What is required | Only the lines holding the string "white" are needed; copy each of them from the data.

Available data |
-- Opening Marker --
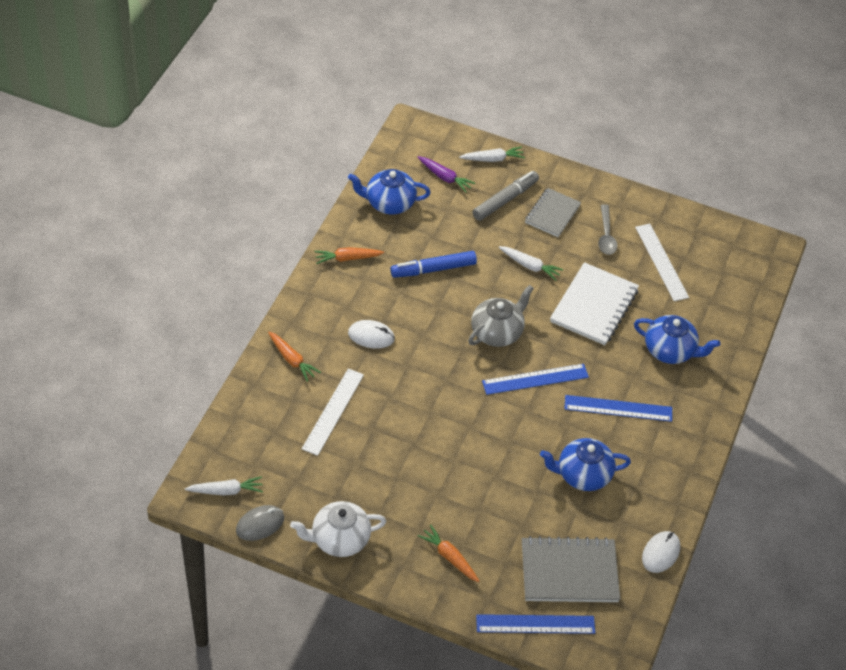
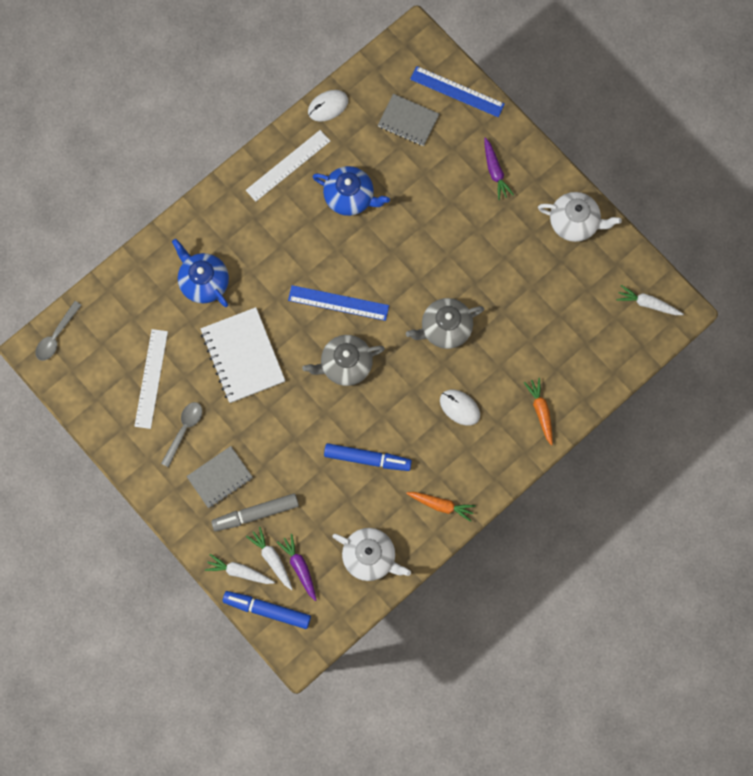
camera: 150 degrees left, 25 degrees up
(260, 524) = (632, 262): grey mouse -> none
(333, 411) = (528, 343): white ruler -> white ruler (288, 165)
(389, 203) = (370, 557): blue teapot -> white teapot
(421, 395) = (445, 328): none -> grey teapot
(449, 557) = (495, 171): orange carrot -> purple carrot
(453, 143) = (267, 610): none -> blue marker
(530, 266) = (276, 425): white carrot -> white carrot (272, 559)
(569, 572) = (408, 121): grey notebook -> grey notebook, size x0.65
(594, 306) = (243, 356): white notebook -> white notebook turned 75 degrees counterclockwise
(618, 408) = (284, 245): blue ruler -> none
(765, 264) = (56, 336): none -> grey spoon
-- Closing Marker --
Task result |
(333, 411) = (528, 343): white ruler -> white ruler (288, 165)
(389, 203) = (370, 557): blue teapot -> white teapot
(530, 266) = (276, 425): white carrot -> white carrot (272, 559)
(594, 306) = (243, 356): white notebook -> white notebook turned 75 degrees counterclockwise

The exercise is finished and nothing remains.